* [Your assignment]: Your output must match the records below character for character.
• • • • • • •
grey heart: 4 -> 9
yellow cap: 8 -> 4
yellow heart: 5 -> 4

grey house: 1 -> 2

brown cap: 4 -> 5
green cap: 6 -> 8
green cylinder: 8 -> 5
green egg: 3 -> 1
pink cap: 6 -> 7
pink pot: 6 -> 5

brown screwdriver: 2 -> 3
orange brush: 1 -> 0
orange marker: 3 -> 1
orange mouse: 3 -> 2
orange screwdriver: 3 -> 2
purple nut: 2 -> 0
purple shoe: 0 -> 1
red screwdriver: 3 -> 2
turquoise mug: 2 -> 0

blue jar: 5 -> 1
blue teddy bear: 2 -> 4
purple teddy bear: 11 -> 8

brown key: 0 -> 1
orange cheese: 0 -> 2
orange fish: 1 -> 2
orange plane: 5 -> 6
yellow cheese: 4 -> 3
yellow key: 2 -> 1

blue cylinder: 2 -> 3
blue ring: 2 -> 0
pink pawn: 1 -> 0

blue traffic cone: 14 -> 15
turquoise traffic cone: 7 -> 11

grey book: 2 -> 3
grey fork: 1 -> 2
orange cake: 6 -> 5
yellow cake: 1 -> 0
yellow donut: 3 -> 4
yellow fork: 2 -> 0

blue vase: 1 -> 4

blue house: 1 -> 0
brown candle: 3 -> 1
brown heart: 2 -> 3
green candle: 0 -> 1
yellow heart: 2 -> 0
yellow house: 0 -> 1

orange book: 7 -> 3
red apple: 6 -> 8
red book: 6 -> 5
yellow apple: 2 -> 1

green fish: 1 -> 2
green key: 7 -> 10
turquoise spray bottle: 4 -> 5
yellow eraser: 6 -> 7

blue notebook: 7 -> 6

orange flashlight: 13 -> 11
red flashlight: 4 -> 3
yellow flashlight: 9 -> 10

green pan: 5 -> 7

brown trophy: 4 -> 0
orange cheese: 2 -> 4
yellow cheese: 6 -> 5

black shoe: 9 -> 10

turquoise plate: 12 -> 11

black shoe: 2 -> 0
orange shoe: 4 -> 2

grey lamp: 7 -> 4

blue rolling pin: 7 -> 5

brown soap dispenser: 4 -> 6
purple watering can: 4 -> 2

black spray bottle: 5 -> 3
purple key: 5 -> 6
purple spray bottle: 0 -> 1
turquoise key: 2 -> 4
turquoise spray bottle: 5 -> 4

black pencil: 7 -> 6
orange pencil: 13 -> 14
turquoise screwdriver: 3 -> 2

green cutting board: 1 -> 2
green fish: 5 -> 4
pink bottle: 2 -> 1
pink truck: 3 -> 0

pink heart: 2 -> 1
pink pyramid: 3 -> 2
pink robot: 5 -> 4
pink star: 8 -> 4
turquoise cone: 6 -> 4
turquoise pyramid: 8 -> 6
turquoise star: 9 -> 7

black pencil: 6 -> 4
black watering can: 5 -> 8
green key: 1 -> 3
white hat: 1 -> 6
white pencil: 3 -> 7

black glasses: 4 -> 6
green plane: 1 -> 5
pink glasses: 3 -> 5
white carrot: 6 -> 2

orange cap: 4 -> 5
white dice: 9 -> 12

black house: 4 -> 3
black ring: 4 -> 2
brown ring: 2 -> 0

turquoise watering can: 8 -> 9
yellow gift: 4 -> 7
• • • • • • •
* [Completed task]:
grey heart: 4 -> 9
yellow cap: 8 -> 4
yellow heart: 5 -> 4

grey house: 1 -> 2

brown cap: 4 -> 5
green cap: 6 -> 8
green cylinder: 8 -> 5
green egg: 3 -> 1
pink cap: 6 -> 7
pink pot: 6 -> 5

brown screwdriver: 2 -> 3
orange brush: 1 -> 0
orange marker: 3 -> 1
orange mouse: 3 -> 2
orange screwdriver: 3 -> 2
purple nut: 2 -> 0
purple shoe: 0 -> 1
red screwdriver: 3 -> 2
turquoise mug: 2 -> 0

blue jar: 5 -> 1
blue teddy bear: 2 -> 4
purple teddy bear: 11 -> 8

brown key: 0 -> 1
orange cheese: 0 -> 2
orange fish: 1 -> 2
orange plane: 5 -> 6
yellow cheese: 4 -> 3
yellow key: 2 -> 1

blue cylinder: 2 -> 3
blue ring: 2 -> 0
pink pawn: 1 -> 0

blue traffic cone: 14 -> 15
turquoise traffic cone: 7 -> 11

grey book: 2 -> 3
grey fork: 1 -> 2
orange cake: 6 -> 5
yellow cake: 1 -> 0
yellow donut: 3 -> 4
yellow fork: 2 -> 0

blue vase: 1 -> 4

blue house: 1 -> 0
brown candle: 3 -> 1
brown heart: 2 -> 3
green candle: 0 -> 1
yellow heart: 2 -> 0
yellow house: 0 -> 1

orange book: 7 -> 3
red apple: 6 -> 8
red book: 6 -> 5
yellow apple: 2 -> 1

green fish: 1 -> 2
green key: 7 -> 10
turquoise spray bottle: 4 -> 5
yellow eraser: 6 -> 7

blue notebook: 7 -> 6

orange flashlight: 13 -> 11
red flashlight: 4 -> 3
yellow flashlight: 9 -> 10

green pan: 5 -> 7

brown trophy: 4 -> 0
orange cheese: 2 -> 4
yellow cheese: 6 -> 5

black shoe: 9 -> 10

turquoise plate: 12 -> 11

black shoe: 2 -> 0
orange shoe: 4 -> 2

grey lamp: 7 -> 4

blue rolling pin: 7 -> 5

brown soap dispenser: 4 -> 6
purple watering can: 4 -> 2

black spray bottle: 5 -> 3
purple key: 5 -> 6
purple spray bottle: 0 -> 1
turquoise key: 2 -> 4
turquoise spray bottle: 5 -> 4

black pencil: 7 -> 6
orange pencil: 13 -> 14
turquoise screwdriver: 3 -> 2

green cutting board: 1 -> 2
green fish: 5 -> 4
pink bottle: 2 -> 1
pink truck: 3 -> 0

pink heart: 2 -> 1
pink pyramid: 3 -> 2
pink robot: 5 -> 4
pink star: 8 -> 4
turquoise cone: 6 -> 4
turquoise pyramid: 8 -> 6
turquoise star: 9 -> 7

black pencil: 6 -> 4
black watering can: 5 -> 8
green key: 1 -> 3
white hat: 1 -> 6
white pencil: 3 -> 7

black glasses: 4 -> 6
green plane: 1 -> 5
pink glasses: 3 -> 5
white carrot: 6 -> 2

orange cap: 4 -> 5
white dice: 9 -> 12

black house: 4 -> 3
black ring: 4 -> 2
brown ring: 2 -> 0

turquoise watering can: 8 -> 9
yellow gift: 4 -> 7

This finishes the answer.